### Data for analysis
----
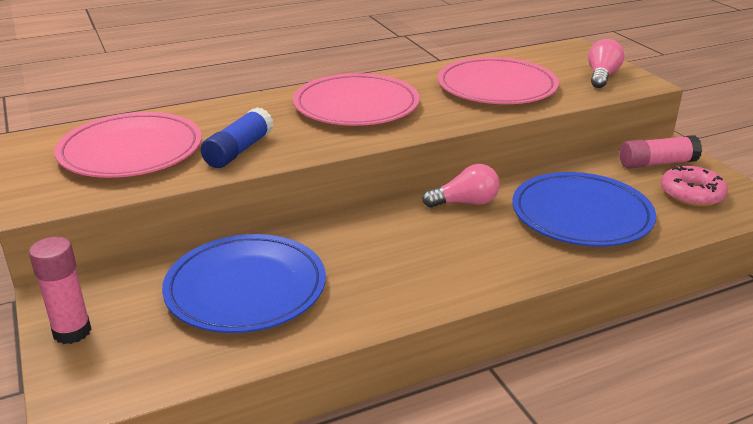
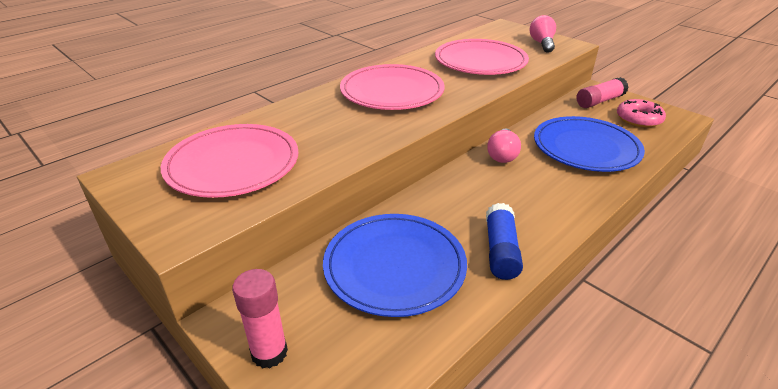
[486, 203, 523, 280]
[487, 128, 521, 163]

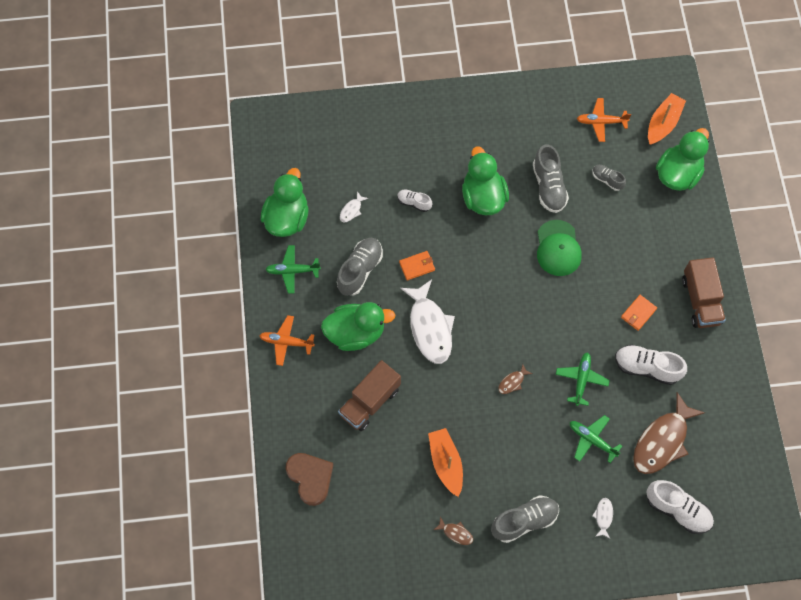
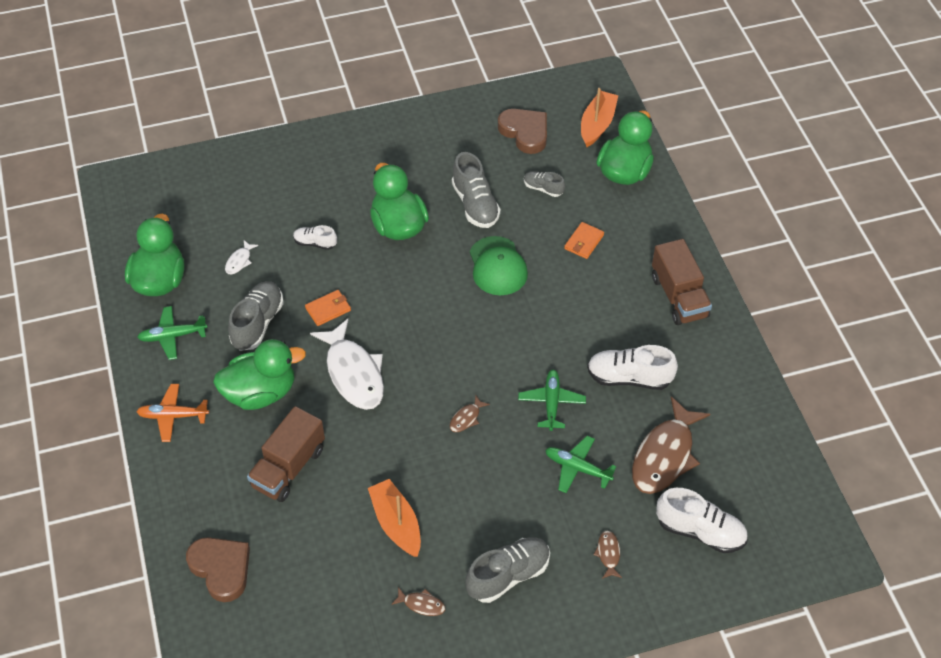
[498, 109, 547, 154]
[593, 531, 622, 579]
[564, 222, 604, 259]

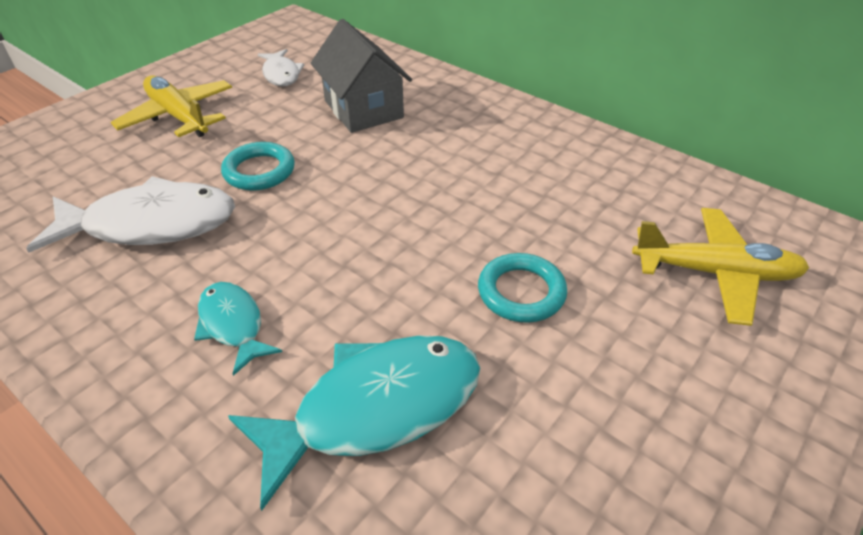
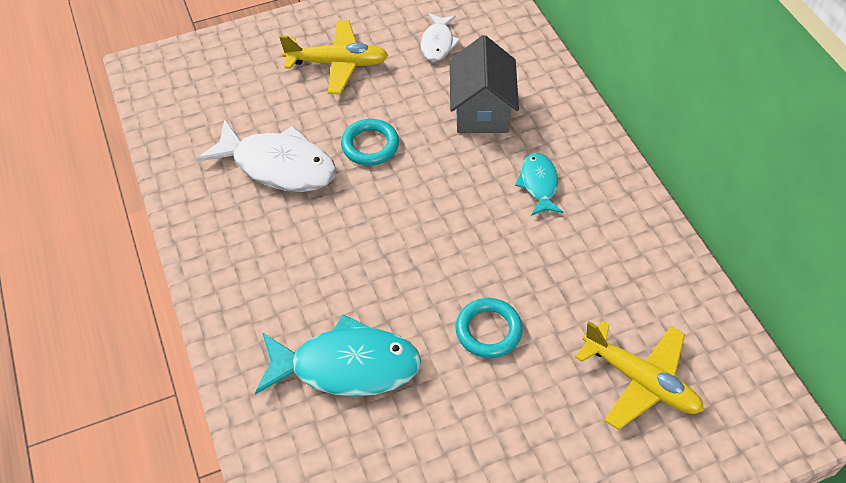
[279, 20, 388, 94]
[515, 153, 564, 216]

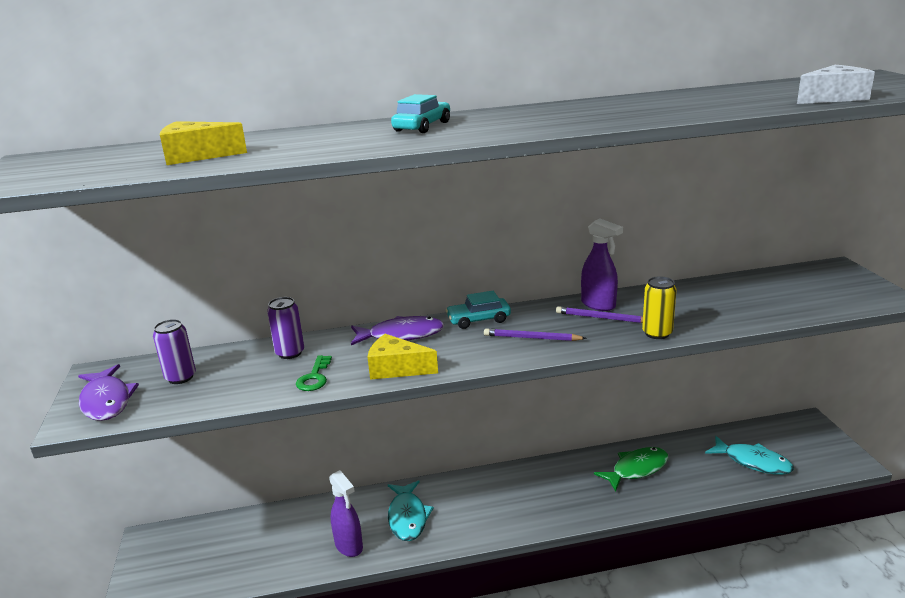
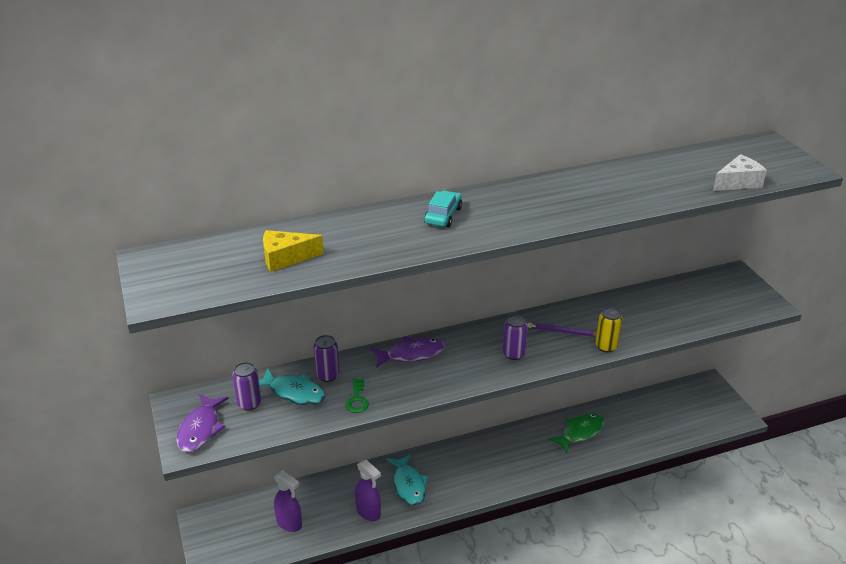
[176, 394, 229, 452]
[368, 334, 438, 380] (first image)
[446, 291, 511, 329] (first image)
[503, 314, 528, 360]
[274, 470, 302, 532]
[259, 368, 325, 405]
----
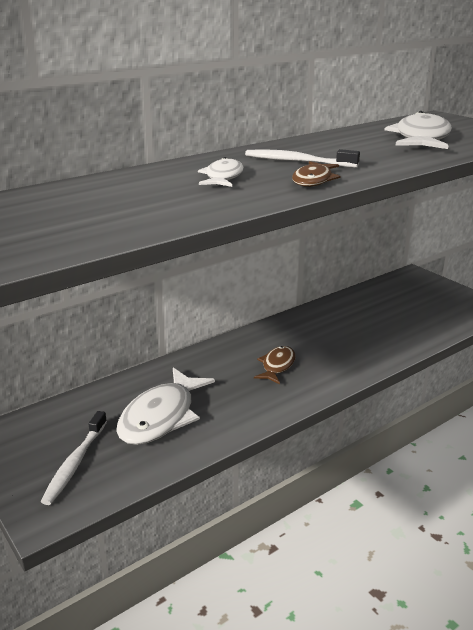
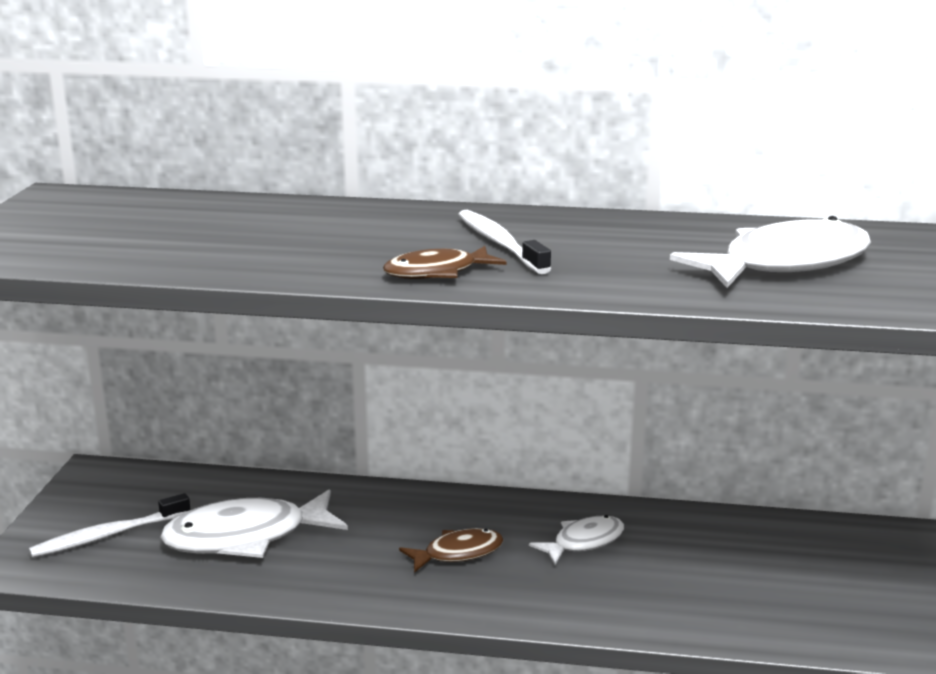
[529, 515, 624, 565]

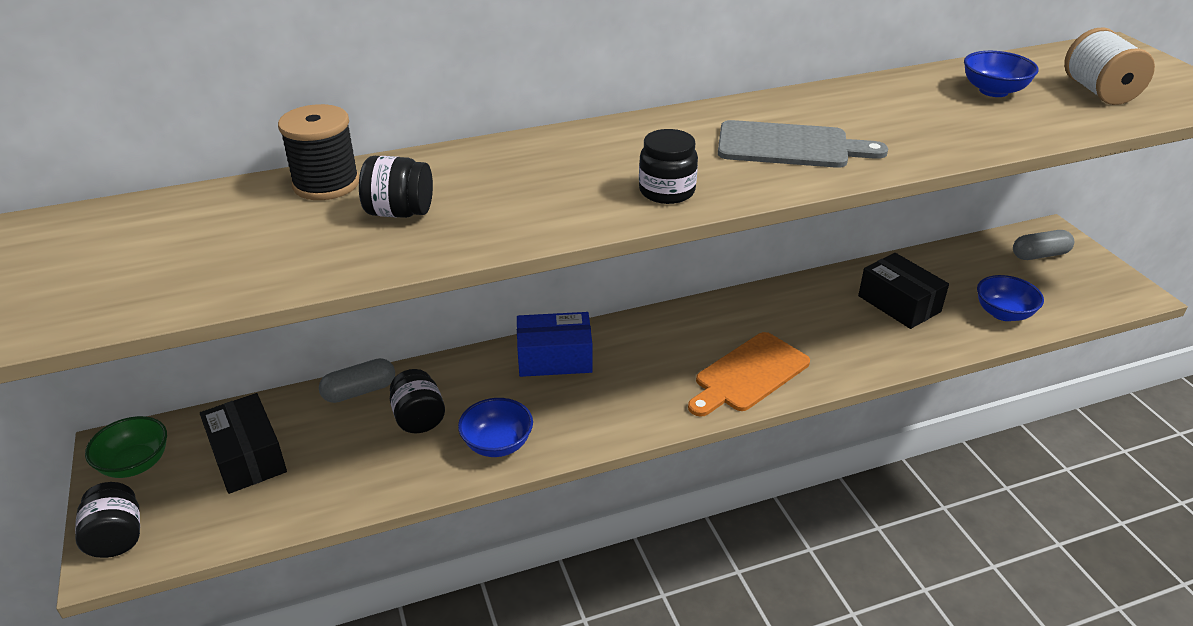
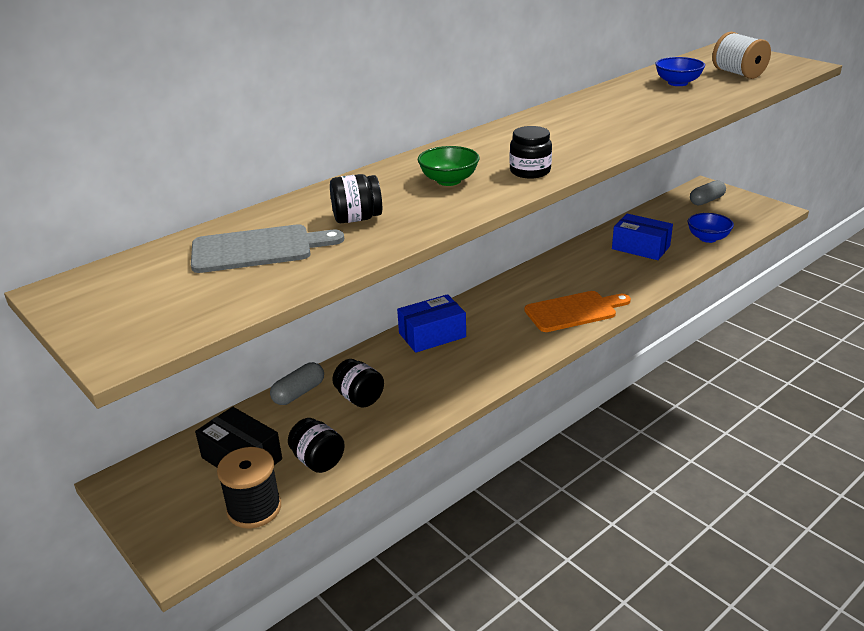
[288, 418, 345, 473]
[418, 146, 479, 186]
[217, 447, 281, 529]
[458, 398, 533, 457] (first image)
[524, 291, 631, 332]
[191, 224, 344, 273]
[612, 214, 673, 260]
----
### What you will do
Please repeat the lines of the material above exactly, starting with the line that contains "[279, 20, 388, 94]" and ending with the line that contains "[259, 368, 325, 405]". Leave the pictures out.

### Task answer
[279, 20, 388, 94]
[515, 153, 564, 216]

[176, 394, 229, 452]
[368, 334, 438, 380] (first image)
[446, 291, 511, 329] (first image)
[503, 314, 528, 360]
[274, 470, 302, 532]
[259, 368, 325, 405]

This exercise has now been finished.